Assignment: Return only the number of lines in the data below where the word "orange" appears.
[Source material Boundary: Start]
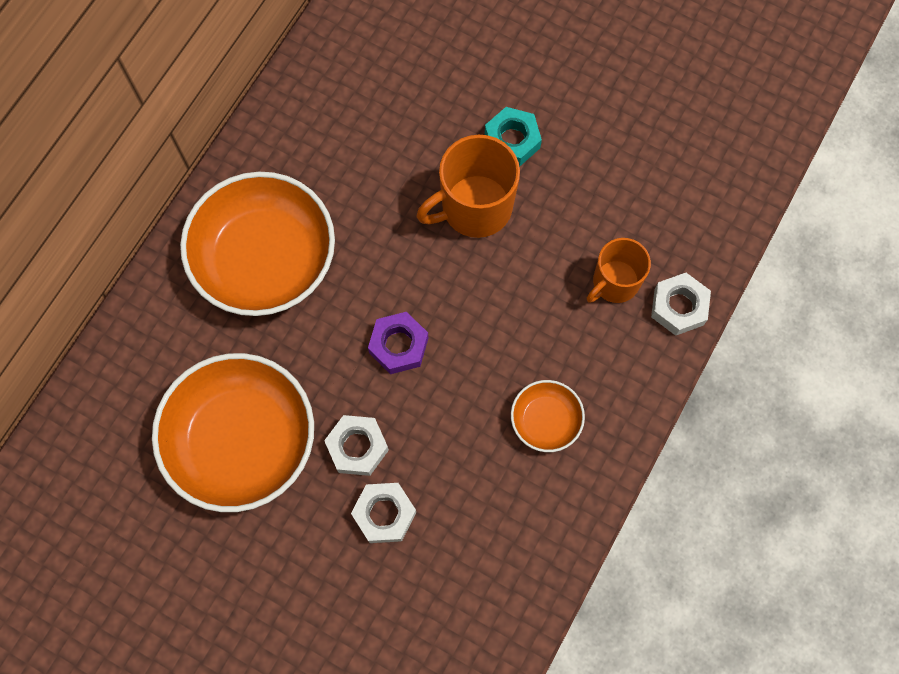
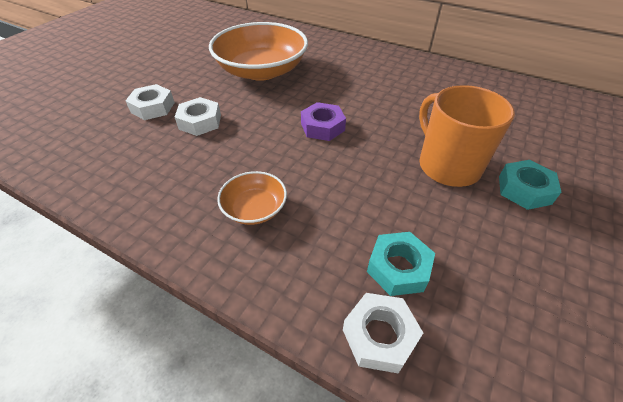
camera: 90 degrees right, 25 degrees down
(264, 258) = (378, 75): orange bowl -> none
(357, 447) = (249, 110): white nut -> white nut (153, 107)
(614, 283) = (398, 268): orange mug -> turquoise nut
[Source material Boundary: End]
Expected output: 2